» **Instructions for the task**: Filter the data for lines with the word "plus" and copy those lines.

» **Records for this task**:
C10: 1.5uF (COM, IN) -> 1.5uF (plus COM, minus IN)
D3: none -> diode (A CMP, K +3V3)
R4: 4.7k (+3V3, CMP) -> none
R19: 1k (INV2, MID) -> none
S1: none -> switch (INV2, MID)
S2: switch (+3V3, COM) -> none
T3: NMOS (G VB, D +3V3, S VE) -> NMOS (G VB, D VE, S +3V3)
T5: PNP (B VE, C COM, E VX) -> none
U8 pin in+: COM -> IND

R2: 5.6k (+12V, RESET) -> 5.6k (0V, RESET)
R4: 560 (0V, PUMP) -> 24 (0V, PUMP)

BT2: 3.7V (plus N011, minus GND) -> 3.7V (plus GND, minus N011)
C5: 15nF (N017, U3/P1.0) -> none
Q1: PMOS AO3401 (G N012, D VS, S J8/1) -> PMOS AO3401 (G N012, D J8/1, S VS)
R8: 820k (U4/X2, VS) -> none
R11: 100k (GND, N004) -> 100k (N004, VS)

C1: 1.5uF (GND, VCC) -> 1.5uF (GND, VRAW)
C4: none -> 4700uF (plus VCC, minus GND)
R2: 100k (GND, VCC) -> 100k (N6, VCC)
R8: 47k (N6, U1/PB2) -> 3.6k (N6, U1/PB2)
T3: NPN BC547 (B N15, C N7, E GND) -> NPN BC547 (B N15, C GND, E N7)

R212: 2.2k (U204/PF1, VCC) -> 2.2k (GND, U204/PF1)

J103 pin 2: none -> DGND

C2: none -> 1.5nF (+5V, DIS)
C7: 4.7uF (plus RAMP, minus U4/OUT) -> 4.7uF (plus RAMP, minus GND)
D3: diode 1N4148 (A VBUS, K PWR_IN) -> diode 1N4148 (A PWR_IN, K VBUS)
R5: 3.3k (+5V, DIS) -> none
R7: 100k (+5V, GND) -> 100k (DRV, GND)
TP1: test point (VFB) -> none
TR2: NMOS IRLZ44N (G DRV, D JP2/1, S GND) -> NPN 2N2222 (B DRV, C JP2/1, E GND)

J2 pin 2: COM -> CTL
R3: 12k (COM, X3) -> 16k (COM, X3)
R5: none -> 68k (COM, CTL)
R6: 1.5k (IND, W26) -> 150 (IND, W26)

» **The answer**:
C10: 1.5uF (COM, IN) -> 1.5uF (plus COM, minus IN)
BT2: 3.7V (plus N011, minus GND) -> 3.7V (plus GND, minus N011)
C4: none -> 4700uF (plus VCC, minus GND)
C7: 4.7uF (plus RAMP, minus U4/OUT) -> 4.7uF (plus RAMP, minus GND)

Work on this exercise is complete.